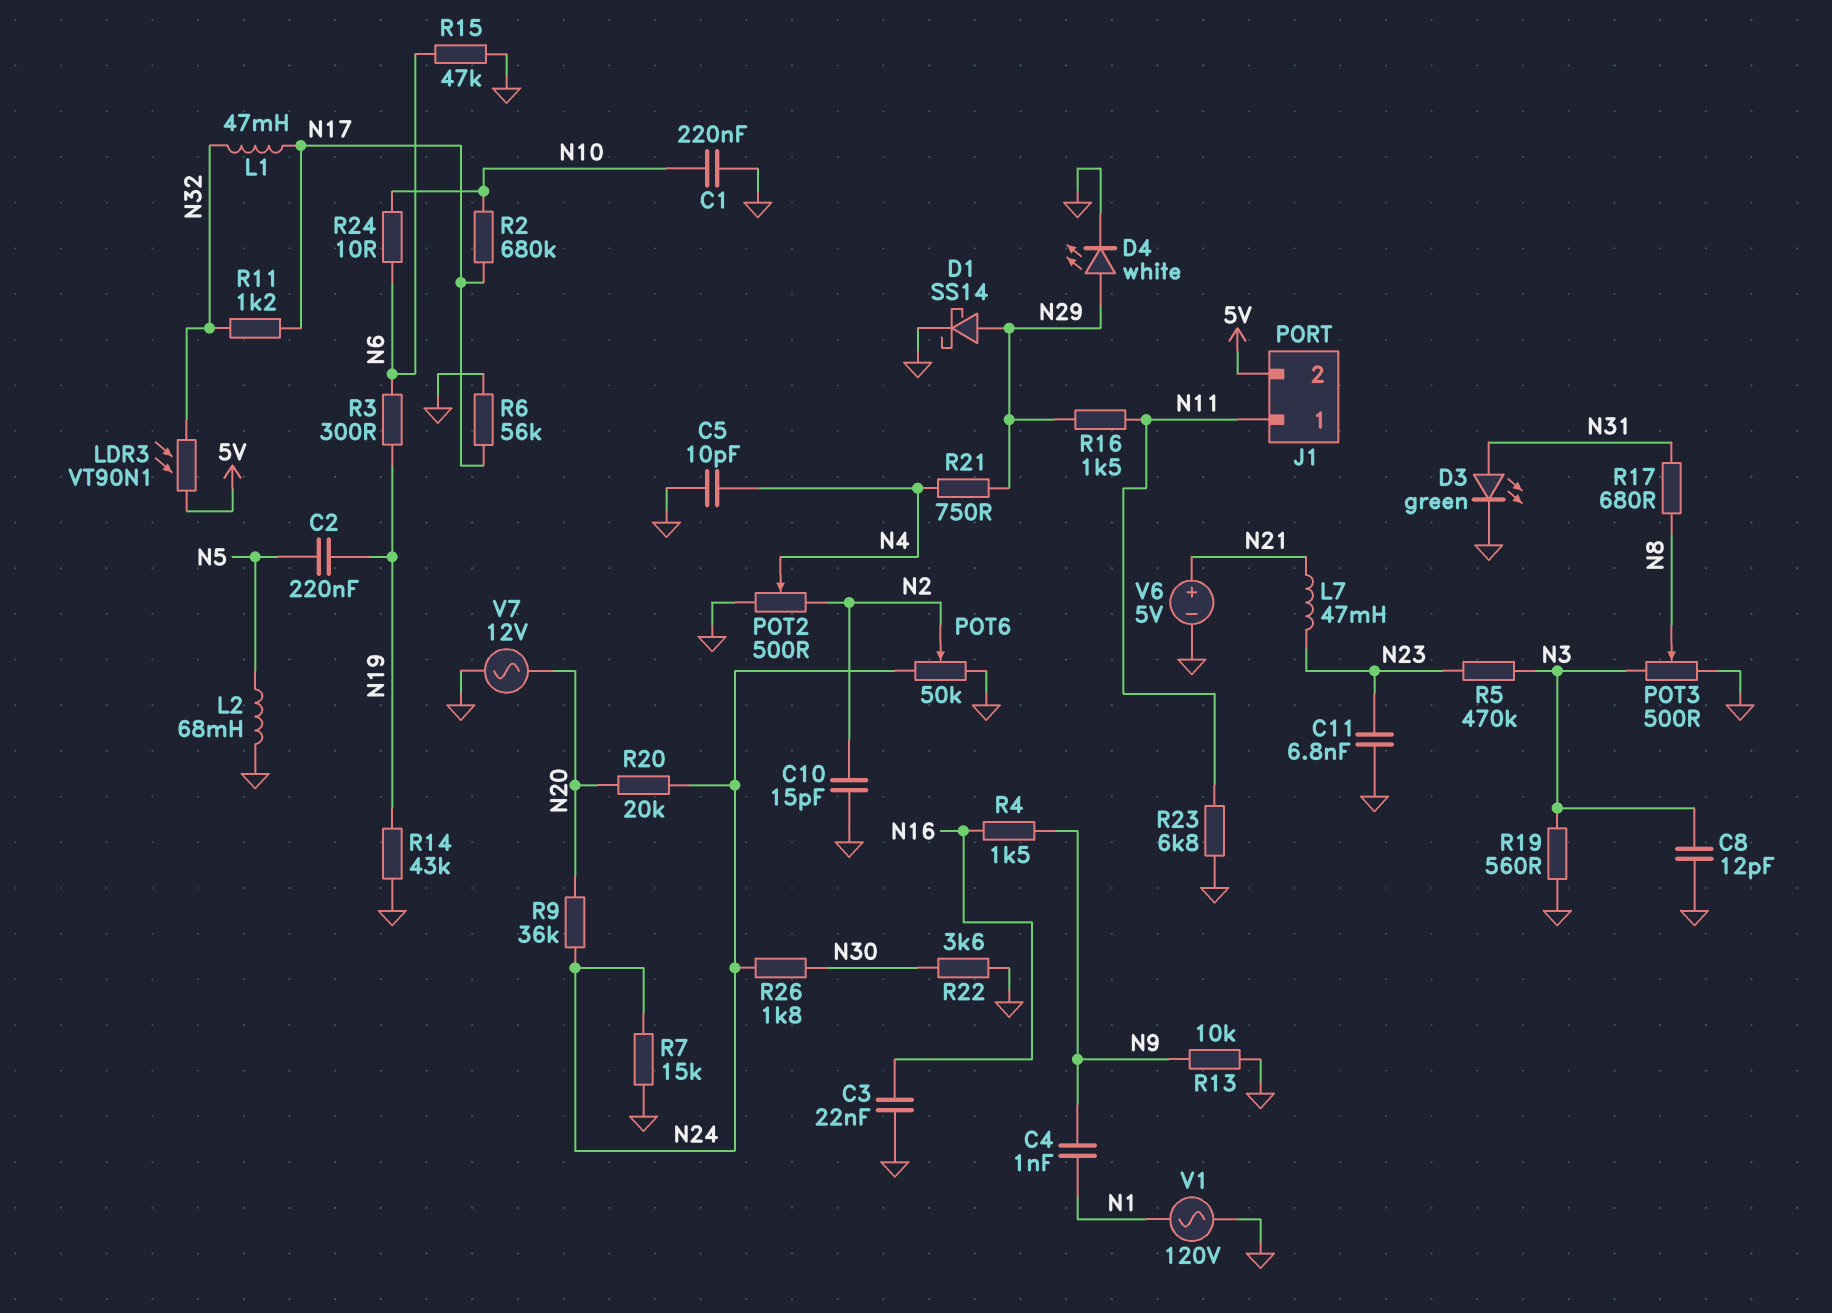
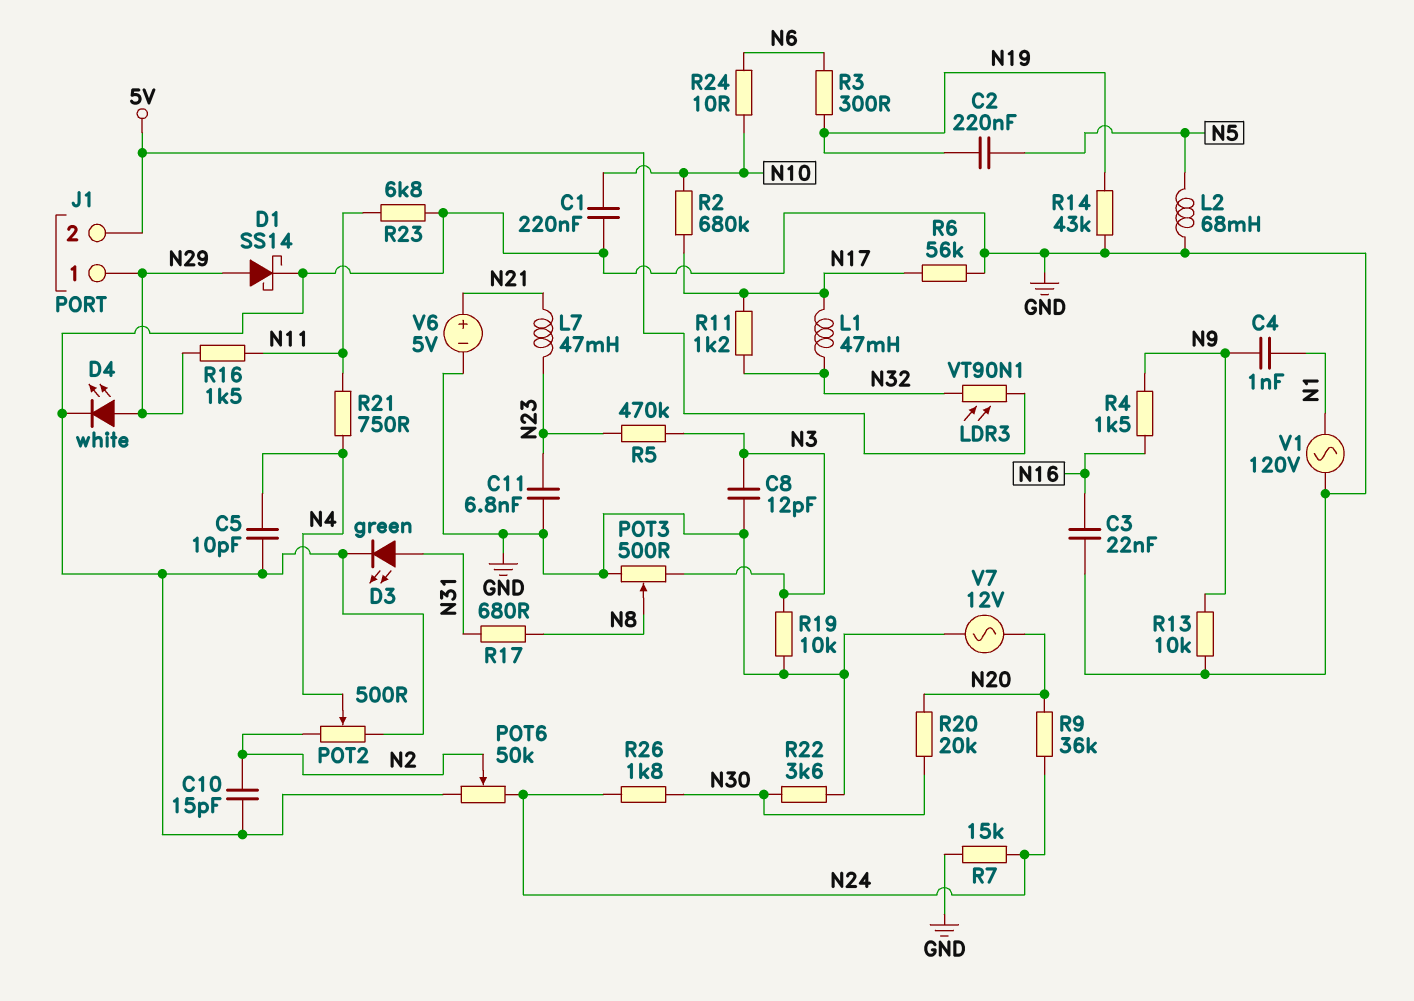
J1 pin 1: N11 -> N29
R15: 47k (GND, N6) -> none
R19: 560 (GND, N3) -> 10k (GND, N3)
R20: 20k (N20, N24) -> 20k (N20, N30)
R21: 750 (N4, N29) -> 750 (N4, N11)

※

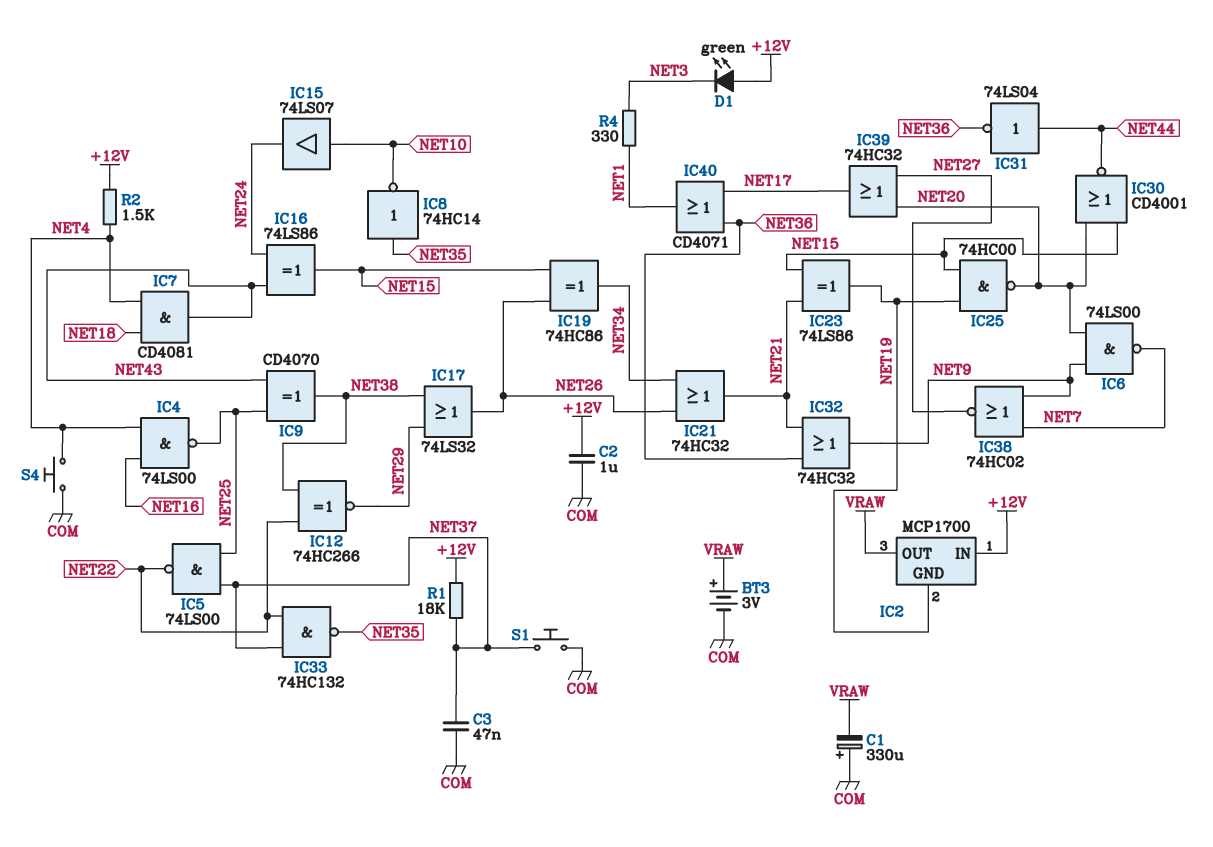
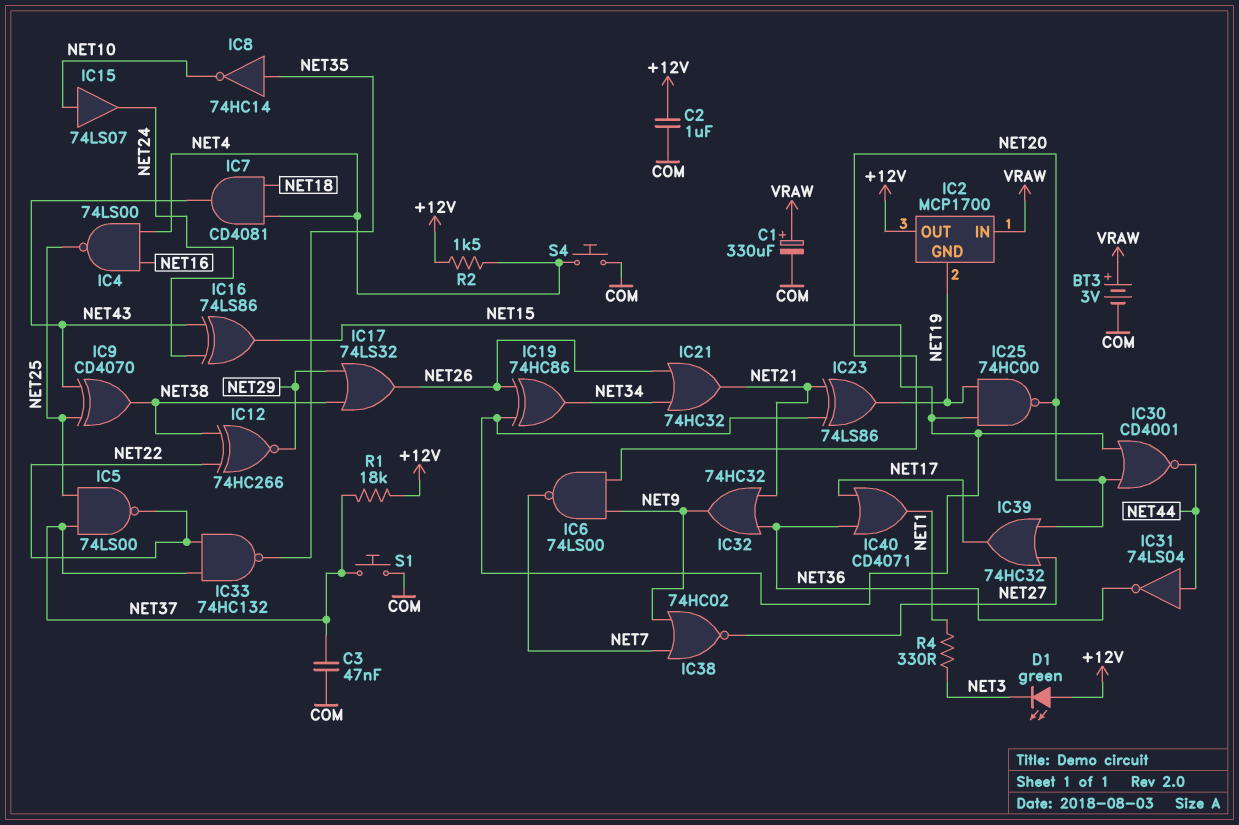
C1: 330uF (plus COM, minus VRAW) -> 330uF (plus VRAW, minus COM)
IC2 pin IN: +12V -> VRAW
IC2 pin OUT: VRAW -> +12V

※

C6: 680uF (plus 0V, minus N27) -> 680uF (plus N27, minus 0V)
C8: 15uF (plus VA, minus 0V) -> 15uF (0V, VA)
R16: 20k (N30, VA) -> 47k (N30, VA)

※

- _ABOUT THIS EXERCISE_
Everything from the line containing "C8: 15uF (plus VA, minus 0V) -> 15uF (0V, VA)" through the line containing "R16: 20k (N30, VA) -> 47k (N30, VA)" in the material above should be retyped exactly, both ends included, and nothing more.

- _ANSWER TO THE EXERCISE_
C8: 15uF (plus VA, minus 0V) -> 15uF (0V, VA)
R16: 20k (N30, VA) -> 47k (N30, VA)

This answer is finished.